[Data excerpts]
•••••

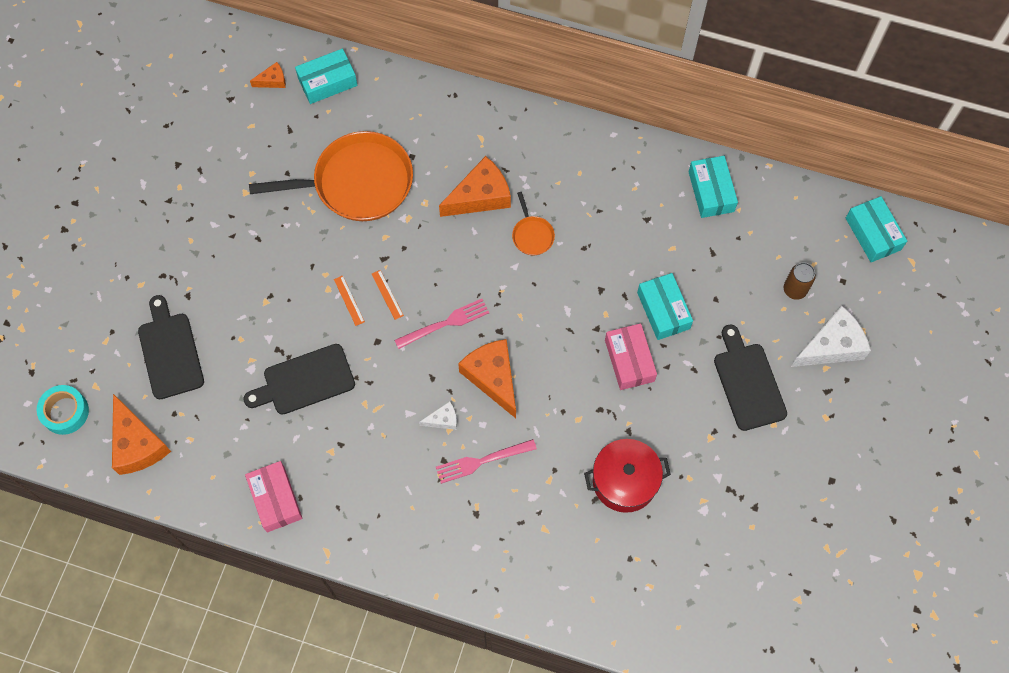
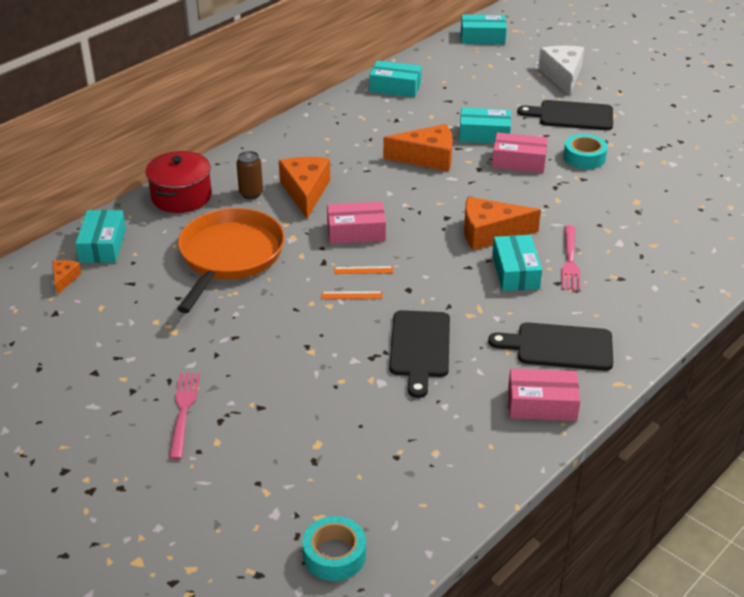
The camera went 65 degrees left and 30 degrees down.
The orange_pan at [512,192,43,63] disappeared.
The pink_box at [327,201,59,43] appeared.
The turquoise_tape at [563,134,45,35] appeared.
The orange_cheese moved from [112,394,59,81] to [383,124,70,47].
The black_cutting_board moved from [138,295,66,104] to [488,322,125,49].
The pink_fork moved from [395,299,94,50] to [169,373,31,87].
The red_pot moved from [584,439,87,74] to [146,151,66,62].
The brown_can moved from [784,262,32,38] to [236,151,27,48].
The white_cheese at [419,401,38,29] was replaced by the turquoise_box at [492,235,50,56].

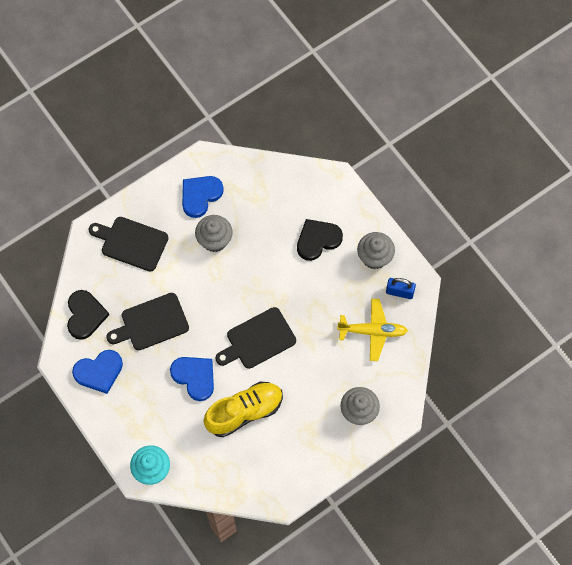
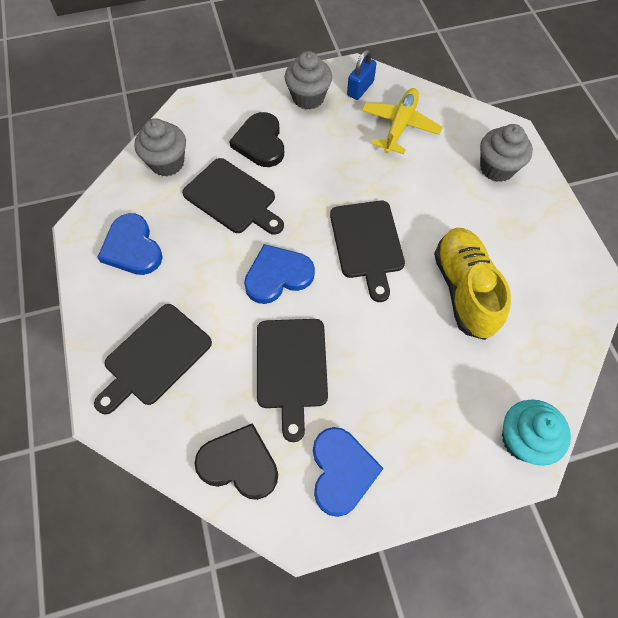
The camera went 70 degrees left and 5 degrees down.
The black_cutting_board at [182,158,102,77] appeared.
The blue_heart moved from [170,357,44,44] to [244,244,71,60].
The grey_cupcake moved from [195,215,38,37] to [135,118,51,58].

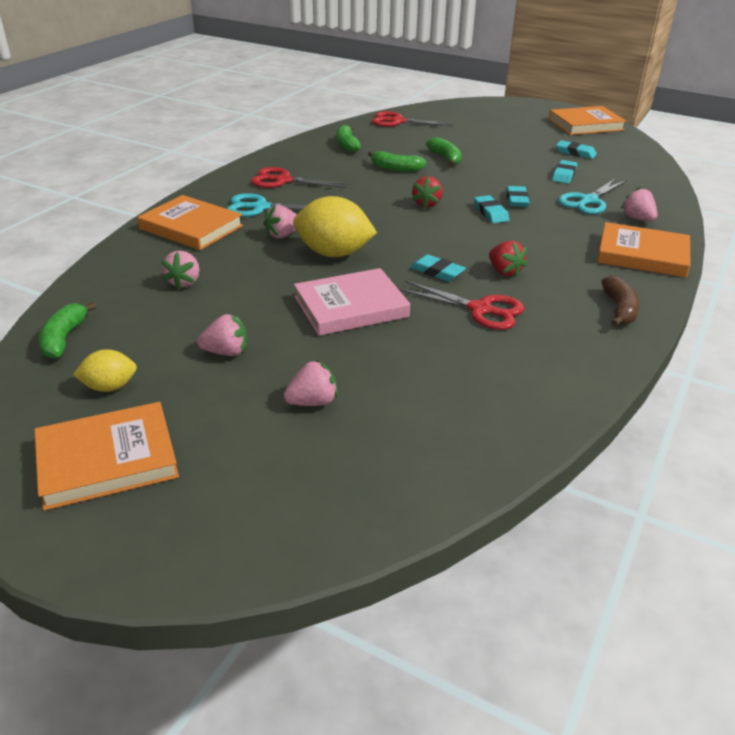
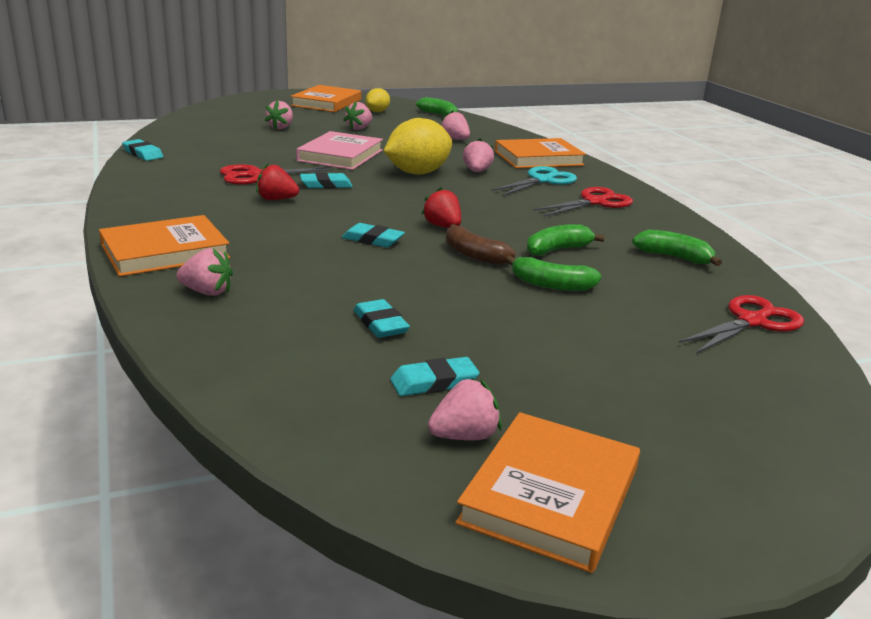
The camera went 130 degrees right and 10 degrees down.
The turquoise_scissors at [558,179,69,35] disappeared.
The pink_strawberry at [428,378,74,62] appeared.
The turquoise_eraser moved from [506,186,24,21] to [122,139,41,22].
The brown_banana moved from [601,275,39,51] to [446,224,69,41].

•••••

#### [HOW TO COMPLETE THIS TASK]
Working from the entries above, please transcribe only the lines from the line with "The orange_cheese moved" through the line with "The camera went 130", exactly, with both end lines and without pictures.

#### [RESULT OF THE TASK]
The orange_cheese moved from [112,394,59,81] to [383,124,70,47].
The black_cutting_board moved from [138,295,66,104] to [488,322,125,49].
The pink_fork moved from [395,299,94,50] to [169,373,31,87].
The red_pot moved from [584,439,87,74] to [146,151,66,62].
The brown_can moved from [784,262,32,38] to [236,151,27,48].
The white_cheese at [419,401,38,29] was replaced by the turquoise_box at [492,235,50,56].

The camera went 70 degrees left and 5 degrees down.
The black_cutting_board at [182,158,102,77] appeared.
The blue_heart moved from [170,357,44,44] to [244,244,71,60].
The grey_cupcake moved from [195,215,38,37] to [135,118,51,58].

The camera went 130 degrees right and 10 degrees down.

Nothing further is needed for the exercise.